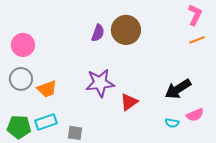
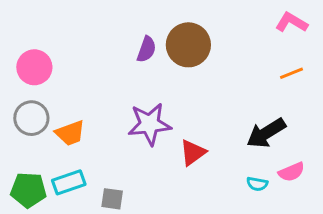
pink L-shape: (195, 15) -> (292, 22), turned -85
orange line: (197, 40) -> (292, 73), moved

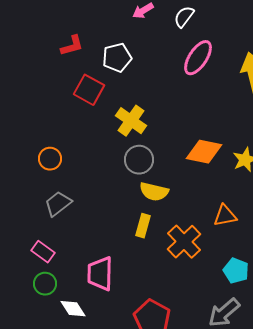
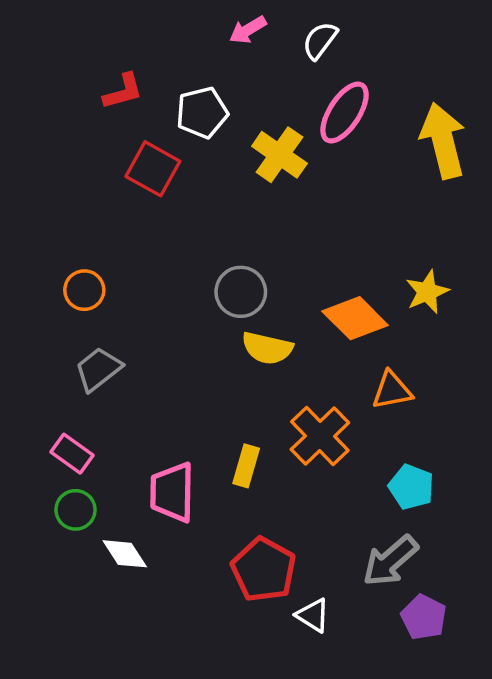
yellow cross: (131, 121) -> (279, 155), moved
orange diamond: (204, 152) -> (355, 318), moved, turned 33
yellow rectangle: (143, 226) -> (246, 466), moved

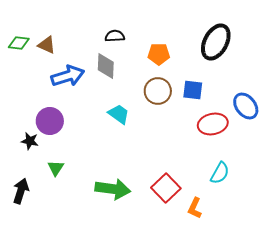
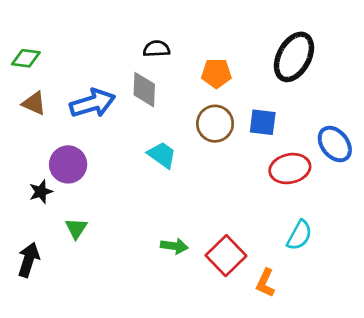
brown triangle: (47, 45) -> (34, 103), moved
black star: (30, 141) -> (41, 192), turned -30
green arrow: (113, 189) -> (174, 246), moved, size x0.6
^^^^
• **Assignment**
Return the material exactly as it reads, though without the pictures it holds.

• **Task answer**
pink L-shape: (195, 15) -> (292, 22), turned -85
orange line: (197, 40) -> (292, 73), moved

yellow cross: (131, 121) -> (279, 155), moved
orange diamond: (204, 152) -> (355, 318), moved, turned 33
yellow rectangle: (143, 226) -> (246, 466), moved

brown triangle: (47, 45) -> (34, 103), moved
black star: (30, 141) -> (41, 192), turned -30
green arrow: (113, 189) -> (174, 246), moved, size x0.6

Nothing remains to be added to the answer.